§ **Goal of the exercise**
Please pull out every line of the records that contains the string "road", matching case exactly.

§ **Entries shown**
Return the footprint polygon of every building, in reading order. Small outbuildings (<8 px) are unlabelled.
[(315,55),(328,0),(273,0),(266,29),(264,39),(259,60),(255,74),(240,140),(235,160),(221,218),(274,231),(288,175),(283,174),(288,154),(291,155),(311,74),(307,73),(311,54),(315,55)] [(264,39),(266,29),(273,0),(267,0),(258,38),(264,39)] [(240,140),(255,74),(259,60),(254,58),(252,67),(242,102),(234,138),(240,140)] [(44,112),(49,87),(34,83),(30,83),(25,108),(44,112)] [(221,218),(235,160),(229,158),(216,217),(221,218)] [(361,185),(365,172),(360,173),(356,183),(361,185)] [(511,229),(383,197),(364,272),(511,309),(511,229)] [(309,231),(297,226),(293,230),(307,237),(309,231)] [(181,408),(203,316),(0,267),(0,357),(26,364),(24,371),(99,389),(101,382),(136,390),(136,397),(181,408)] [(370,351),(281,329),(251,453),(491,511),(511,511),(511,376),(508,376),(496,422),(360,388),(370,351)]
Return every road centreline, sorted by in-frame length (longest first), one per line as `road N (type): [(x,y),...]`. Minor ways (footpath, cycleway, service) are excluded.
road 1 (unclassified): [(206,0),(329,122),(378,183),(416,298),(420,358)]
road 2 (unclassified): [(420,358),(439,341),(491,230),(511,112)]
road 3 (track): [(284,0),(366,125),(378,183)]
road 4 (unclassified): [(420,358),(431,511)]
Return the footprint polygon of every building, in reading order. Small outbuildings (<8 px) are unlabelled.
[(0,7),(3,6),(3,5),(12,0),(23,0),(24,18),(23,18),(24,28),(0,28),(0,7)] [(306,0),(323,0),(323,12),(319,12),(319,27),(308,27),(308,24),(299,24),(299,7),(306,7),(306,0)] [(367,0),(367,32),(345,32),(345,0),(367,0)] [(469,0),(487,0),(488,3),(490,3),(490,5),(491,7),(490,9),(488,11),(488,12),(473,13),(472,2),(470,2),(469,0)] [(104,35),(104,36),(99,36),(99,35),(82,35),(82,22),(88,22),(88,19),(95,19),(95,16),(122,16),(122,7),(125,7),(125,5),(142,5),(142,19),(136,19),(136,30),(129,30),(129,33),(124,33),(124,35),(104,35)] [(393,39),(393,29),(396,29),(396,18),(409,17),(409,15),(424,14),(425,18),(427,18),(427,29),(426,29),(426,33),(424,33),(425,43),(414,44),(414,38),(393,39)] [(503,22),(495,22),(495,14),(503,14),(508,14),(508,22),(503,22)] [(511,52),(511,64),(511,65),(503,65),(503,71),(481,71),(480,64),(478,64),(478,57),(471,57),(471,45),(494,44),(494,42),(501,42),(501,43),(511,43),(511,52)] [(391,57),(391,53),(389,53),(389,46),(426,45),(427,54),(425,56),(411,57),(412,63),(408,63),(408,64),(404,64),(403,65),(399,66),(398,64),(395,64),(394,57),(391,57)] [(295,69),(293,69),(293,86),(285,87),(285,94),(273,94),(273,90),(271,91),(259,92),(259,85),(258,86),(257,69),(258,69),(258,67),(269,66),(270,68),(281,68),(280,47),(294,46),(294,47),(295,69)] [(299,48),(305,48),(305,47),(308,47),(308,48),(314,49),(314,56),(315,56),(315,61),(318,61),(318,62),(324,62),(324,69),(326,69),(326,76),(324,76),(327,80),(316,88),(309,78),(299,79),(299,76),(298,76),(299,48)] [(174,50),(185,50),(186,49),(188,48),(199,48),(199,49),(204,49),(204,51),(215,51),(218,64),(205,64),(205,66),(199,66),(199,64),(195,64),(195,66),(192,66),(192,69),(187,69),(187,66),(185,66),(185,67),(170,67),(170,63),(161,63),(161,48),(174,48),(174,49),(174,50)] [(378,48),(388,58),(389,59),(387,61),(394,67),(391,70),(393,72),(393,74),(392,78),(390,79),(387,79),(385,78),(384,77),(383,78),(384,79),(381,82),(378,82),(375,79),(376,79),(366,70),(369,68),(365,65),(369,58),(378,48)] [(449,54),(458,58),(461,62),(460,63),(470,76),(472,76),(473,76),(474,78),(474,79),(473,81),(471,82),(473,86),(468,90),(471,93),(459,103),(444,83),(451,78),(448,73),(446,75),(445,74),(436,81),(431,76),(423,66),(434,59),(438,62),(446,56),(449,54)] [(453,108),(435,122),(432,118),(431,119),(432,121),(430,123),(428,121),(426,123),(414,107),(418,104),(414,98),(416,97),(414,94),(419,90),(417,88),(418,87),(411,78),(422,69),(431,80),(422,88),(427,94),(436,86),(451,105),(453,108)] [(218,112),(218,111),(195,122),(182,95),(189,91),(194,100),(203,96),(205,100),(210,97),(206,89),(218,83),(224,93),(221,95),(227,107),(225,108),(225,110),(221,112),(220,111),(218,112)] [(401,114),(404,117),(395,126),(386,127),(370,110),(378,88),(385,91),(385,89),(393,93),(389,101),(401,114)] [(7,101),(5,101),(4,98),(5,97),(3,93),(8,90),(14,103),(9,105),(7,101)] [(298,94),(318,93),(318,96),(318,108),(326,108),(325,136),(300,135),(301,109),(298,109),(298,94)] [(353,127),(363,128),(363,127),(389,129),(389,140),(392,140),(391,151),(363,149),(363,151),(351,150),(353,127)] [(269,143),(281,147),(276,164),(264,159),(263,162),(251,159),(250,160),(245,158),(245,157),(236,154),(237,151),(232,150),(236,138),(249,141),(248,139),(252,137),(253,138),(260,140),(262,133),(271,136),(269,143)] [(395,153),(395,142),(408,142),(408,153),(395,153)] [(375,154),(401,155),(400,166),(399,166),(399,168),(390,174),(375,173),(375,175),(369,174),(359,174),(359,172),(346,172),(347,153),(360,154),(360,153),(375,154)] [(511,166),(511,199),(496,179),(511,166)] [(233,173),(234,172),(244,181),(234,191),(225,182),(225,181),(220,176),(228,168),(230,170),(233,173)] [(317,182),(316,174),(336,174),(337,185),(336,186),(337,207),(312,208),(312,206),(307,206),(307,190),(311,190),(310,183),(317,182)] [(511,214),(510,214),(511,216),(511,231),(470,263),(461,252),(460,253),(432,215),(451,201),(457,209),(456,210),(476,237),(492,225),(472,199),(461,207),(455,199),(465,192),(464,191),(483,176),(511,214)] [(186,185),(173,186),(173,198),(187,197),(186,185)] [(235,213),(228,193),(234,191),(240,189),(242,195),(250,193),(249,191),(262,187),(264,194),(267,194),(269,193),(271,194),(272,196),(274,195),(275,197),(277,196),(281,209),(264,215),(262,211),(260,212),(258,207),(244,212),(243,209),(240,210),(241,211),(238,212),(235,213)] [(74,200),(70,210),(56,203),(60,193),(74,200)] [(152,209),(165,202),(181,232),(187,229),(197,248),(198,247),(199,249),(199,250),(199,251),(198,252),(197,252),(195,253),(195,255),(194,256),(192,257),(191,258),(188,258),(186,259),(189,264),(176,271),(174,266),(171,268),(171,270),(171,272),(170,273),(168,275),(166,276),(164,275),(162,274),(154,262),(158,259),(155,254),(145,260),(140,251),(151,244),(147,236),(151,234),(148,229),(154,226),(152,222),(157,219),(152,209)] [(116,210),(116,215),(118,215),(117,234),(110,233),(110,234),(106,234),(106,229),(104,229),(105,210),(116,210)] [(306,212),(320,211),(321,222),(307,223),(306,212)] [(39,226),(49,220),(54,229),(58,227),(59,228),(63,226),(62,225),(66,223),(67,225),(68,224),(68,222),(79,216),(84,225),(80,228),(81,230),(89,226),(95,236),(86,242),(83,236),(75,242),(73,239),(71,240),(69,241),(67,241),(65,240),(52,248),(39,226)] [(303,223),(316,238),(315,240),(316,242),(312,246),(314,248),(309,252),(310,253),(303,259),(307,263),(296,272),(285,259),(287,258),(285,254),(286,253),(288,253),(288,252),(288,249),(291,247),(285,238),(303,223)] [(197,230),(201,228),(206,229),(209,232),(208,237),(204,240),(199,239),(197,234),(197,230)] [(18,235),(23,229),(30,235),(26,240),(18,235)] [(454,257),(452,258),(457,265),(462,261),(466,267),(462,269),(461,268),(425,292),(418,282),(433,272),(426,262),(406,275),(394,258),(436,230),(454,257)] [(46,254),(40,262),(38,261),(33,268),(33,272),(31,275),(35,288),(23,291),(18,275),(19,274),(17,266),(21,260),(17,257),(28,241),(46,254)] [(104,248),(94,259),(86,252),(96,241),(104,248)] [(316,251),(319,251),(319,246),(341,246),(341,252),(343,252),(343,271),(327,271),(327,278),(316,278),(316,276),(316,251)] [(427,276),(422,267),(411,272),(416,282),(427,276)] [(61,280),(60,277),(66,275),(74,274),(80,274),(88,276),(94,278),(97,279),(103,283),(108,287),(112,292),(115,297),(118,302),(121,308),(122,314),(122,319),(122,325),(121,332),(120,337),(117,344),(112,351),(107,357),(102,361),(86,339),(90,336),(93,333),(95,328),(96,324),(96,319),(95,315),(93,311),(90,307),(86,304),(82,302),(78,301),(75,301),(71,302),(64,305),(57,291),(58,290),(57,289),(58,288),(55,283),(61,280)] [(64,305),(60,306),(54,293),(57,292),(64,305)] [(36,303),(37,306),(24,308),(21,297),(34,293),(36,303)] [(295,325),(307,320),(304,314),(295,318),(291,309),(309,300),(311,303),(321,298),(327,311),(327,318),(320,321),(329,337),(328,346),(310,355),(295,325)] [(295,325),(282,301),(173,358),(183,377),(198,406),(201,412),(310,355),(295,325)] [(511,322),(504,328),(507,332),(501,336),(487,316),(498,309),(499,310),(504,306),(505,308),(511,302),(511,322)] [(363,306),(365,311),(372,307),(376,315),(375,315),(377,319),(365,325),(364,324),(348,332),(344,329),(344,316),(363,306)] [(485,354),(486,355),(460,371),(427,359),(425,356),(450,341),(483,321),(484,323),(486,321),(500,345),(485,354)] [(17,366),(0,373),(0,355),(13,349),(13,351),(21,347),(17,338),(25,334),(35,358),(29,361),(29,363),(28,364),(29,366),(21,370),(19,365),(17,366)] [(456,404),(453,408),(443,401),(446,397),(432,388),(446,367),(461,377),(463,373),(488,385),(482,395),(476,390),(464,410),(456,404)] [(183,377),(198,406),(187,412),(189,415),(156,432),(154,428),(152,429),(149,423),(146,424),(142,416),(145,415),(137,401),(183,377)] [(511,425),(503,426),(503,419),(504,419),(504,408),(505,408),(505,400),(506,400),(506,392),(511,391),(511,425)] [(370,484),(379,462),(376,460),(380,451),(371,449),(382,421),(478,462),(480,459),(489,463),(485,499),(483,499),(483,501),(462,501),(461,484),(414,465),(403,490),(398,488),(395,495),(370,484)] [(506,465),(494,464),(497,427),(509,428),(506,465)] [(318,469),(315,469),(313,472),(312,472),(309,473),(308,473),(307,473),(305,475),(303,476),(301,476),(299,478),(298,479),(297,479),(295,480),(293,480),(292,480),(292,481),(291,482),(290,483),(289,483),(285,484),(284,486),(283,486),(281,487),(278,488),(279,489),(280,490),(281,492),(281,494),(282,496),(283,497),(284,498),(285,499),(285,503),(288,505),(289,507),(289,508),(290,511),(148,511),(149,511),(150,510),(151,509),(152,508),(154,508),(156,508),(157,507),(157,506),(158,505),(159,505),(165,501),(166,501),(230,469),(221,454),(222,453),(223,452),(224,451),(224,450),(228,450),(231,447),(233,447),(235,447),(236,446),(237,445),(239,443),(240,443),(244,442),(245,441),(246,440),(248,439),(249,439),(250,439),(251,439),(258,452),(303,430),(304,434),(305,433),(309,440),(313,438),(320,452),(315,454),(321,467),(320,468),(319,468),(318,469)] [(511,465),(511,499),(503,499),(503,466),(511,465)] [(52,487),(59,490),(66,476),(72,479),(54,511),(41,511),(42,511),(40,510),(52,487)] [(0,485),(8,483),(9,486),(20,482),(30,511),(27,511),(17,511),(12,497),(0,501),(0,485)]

§ **Written answer**
Return every road centreline, sorted by in-frame length (longest first), one per line as `road N (type): [(x,y),...]`. Minor ways (footpath, cycleway, service) are excluded.
road 1 (unclassified): [(206,0),(329,122),(378,183),(416,298),(420,358)]
road 2 (unclassified): [(420,358),(439,341),(491,230),(511,112)]
road 3 (track): [(284,0),(366,125),(378,183)]
road 4 (unclassified): [(420,358),(431,511)]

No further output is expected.